***** Extracted information *****

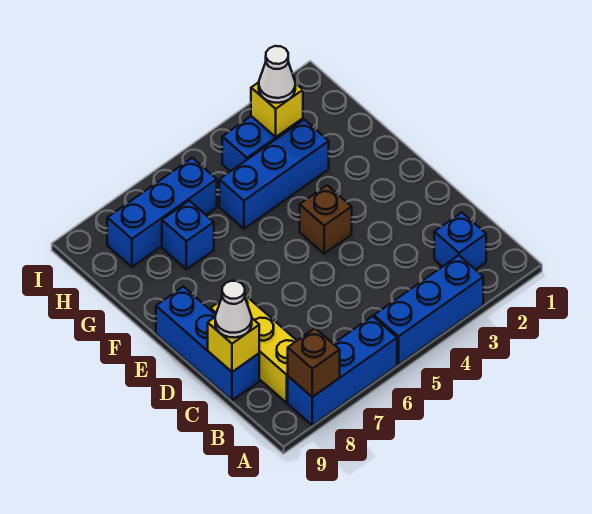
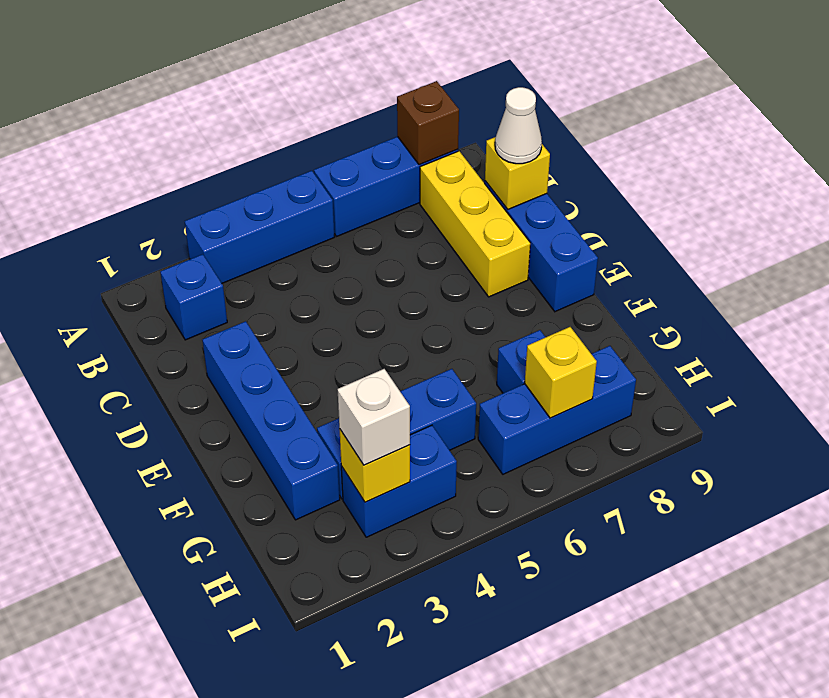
none -> blue 1x4 brick [202,321,340,520]
brown 1x1 brick [300,185,352,254] -> none
white 1x1 cone [259,46,295,103] -> white 1x1 brick [337,369,410,465]
none -> yellow 1x1 brick [525,327,597,418]

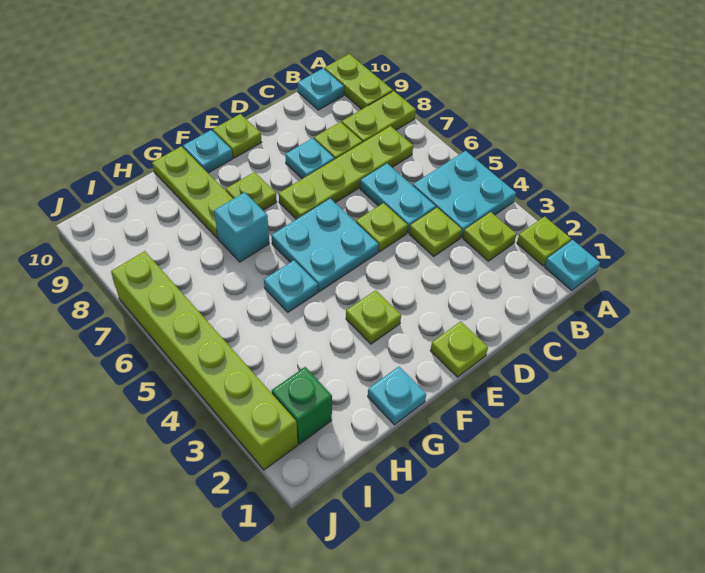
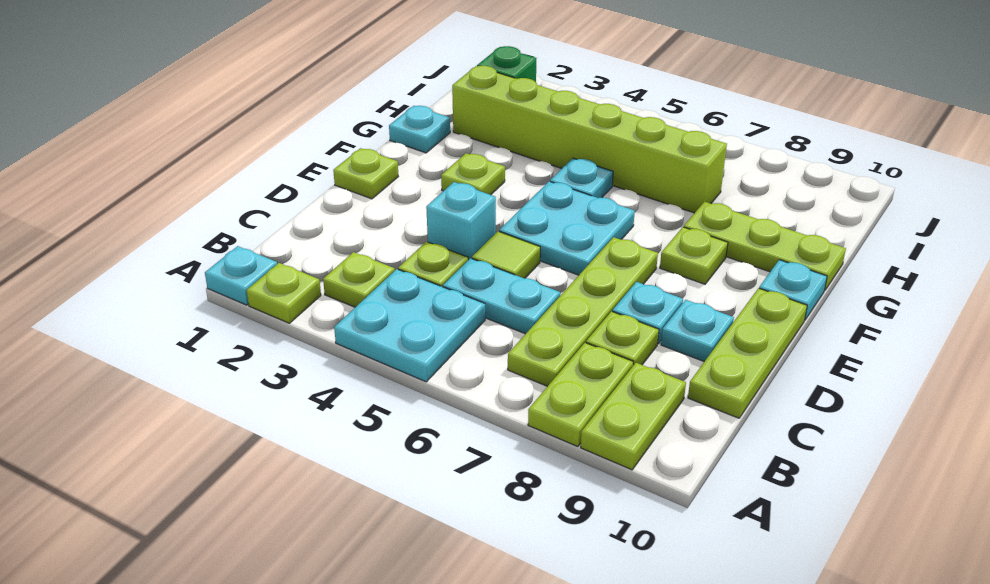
lime 1x2 plate [325,54,393,109] -> lime 1x2 plate turned to [581,363,686,470]
cyan 1x1 plate [298,68,344,110] -> cyan 1x1 plate moved to [661,300,734,362]
lime 1x1 plate [356,203,408,252] -> lime 1x1 tile [472,231,540,278]
lime 1x1 plate [213,114,262,158] -> lime 1x3 plate [688,288,807,418]
cyan 1x1 brick [214,192,269,262] -> cyan 1x1 brick moved to [426,182,496,260]
lime 1x6 brick [111,251,298,470] -> lime 1x6 brick moved to [452,66,727,213]

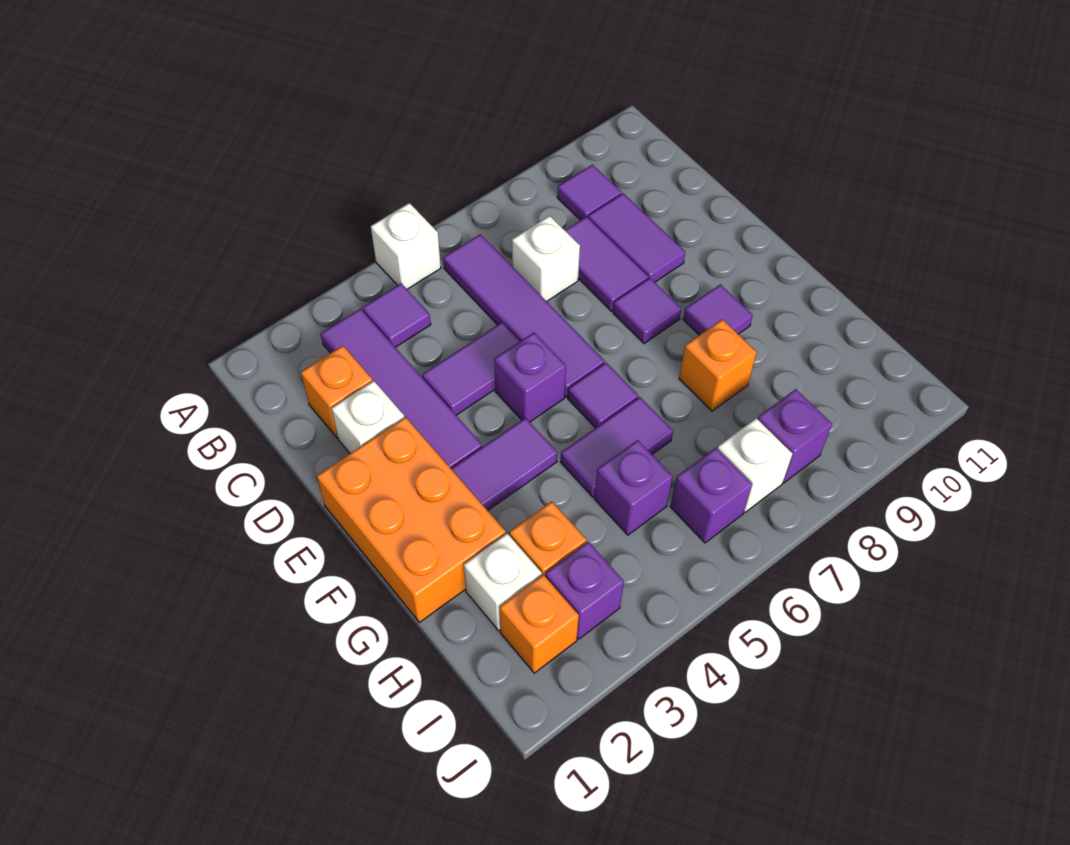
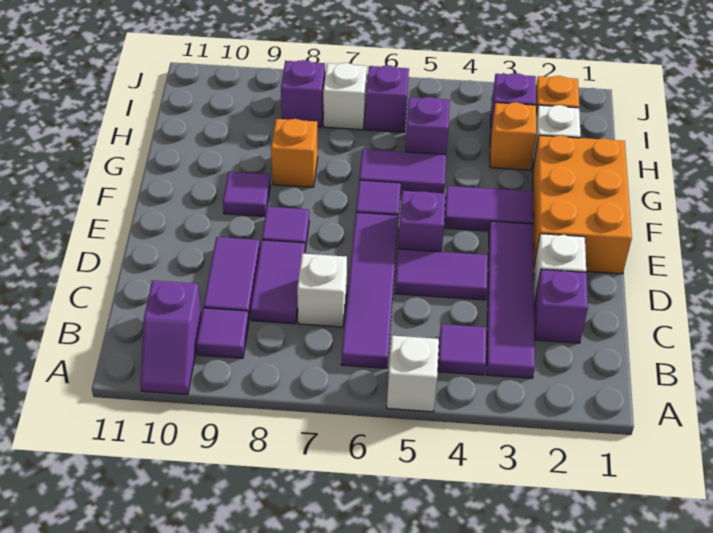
none -> purple 1x2 slope [140,280,202,395]
orange 1x1 brick [301,346,373,438] -> purple 1x1 brick [534,269,588,343]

*****

Begin with the line that contains "none -> purple 1x2 slope [140,280,202,395]" and end with the last line of the data. Repeat those two lines and all between them exactly.

none -> purple 1x2 slope [140,280,202,395]
orange 1x1 brick [301,346,373,438] -> purple 1x1 brick [534,269,588,343]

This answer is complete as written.